[Required action]:
Write only the number of lines in the entries that hold the string "moved".

Shape state change listings
────────────────

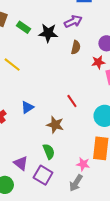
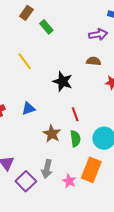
black star: (48, 33) -> (63, 81), moved
brown semicircle: (76, 47) -> (94, 61), turned -112
green semicircle: (49, 151) -> (75, 139), moved
gray arrow: (76, 183) -> (47, 169), moved, turned -36

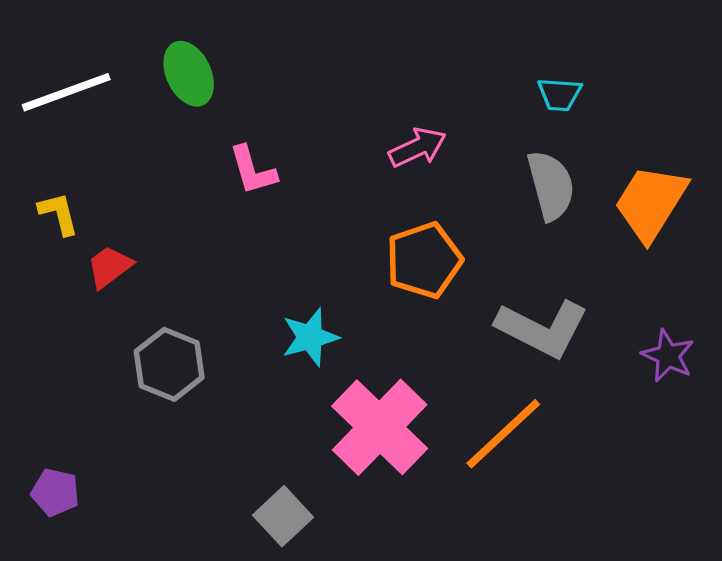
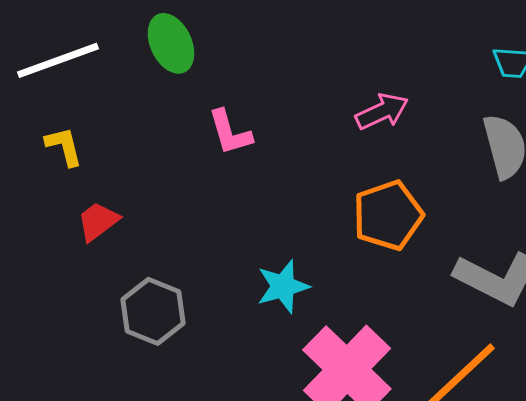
yellow L-shape: (59, 214) -> (64, 146), moved

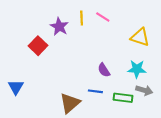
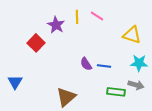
cyan star: (137, 69) -> (139, 63), moved
purple semicircle: (104, 70) -> (86, 64), moved
blue line: (95, 91) -> (104, 66), moved

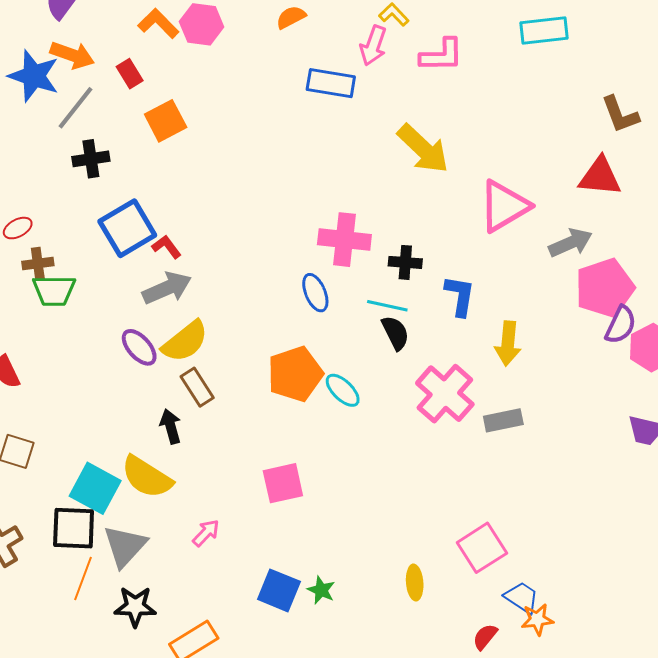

────────────────

[Response below]:
7